◆ Directions for this task: From the listing below, output only the lines starting at the line that has "camera: 155 degrees left, 10 degrees down" and ending at the line that has "none -> brown mouse [217,123,281,157]", exactly as they appear, ends included.

◆ Material to process:
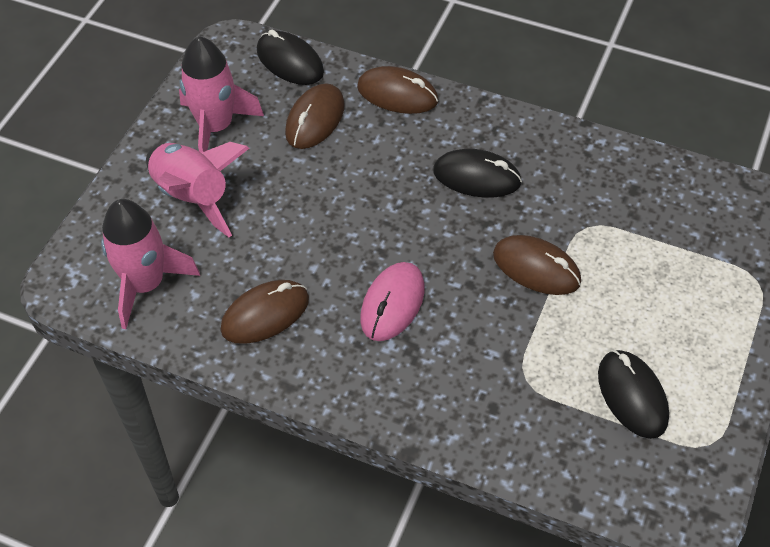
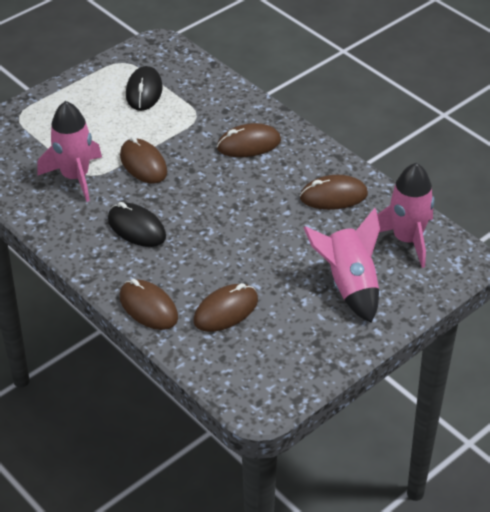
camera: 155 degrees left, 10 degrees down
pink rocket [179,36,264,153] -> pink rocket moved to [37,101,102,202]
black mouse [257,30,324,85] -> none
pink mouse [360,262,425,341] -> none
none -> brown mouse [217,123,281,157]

---

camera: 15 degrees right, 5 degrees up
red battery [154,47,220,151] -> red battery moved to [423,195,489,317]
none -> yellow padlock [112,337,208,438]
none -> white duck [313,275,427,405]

◆ Result below:
camera: 155 degrees left, 10 degrees down
pink rocket [179,36,264,153] -> pink rocket moved to [37,101,102,202]
black mouse [257,30,324,85] -> none
pink mouse [360,262,425,341] -> none
none -> brown mouse [217,123,281,157]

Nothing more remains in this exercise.